• [WORK TO COMPLETE]
The records below are to be copied exactly, with every picture left out.

• [PROVIDED DATA]

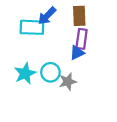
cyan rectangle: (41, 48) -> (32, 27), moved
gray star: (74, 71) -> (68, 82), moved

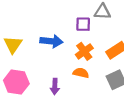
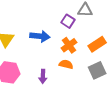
purple square: (83, 24) -> (68, 21), turned 32

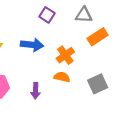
purple square: (68, 21) -> (47, 15), moved
orange rectangle: (97, 44) -> (98, 37), moved

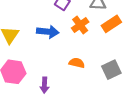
orange cross: (65, 55) -> (80, 25), moved
purple arrow: (36, 91) -> (44, 85), moved

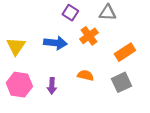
orange rectangle: (111, 24) -> (125, 52), moved
purple arrow: (44, 85) -> (52, 86), moved

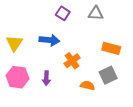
orange cross: (89, 36) -> (72, 61), moved
orange rectangle: (125, 52) -> (111, 48), turned 48
orange semicircle: (86, 75) -> (87, 85), moved

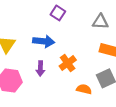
gray triangle: (96, 13) -> (100, 22), moved
purple arrow: (46, 78) -> (40, 68), moved

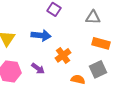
purple arrow: (40, 68) -> (38, 68), moved, turned -56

• [ANSWER TO THIS EXERCISE]
cyan rectangle: (41, 48) -> (32, 27), moved
gray star: (74, 71) -> (68, 82), moved

purple square: (83, 24) -> (68, 21), turned 32

purple square: (68, 21) -> (47, 15), moved
orange rectangle: (97, 44) -> (98, 37), moved

orange cross: (65, 55) -> (80, 25), moved
purple arrow: (36, 91) -> (44, 85), moved

orange rectangle: (111, 24) -> (125, 52), moved
purple arrow: (44, 85) -> (52, 86), moved

orange cross: (89, 36) -> (72, 61), moved
orange rectangle: (125, 52) -> (111, 48), turned 48
orange semicircle: (86, 75) -> (87, 85), moved

gray triangle: (96, 13) -> (100, 22), moved
purple arrow: (46, 78) -> (40, 68), moved

purple arrow: (40, 68) -> (38, 68), moved, turned -56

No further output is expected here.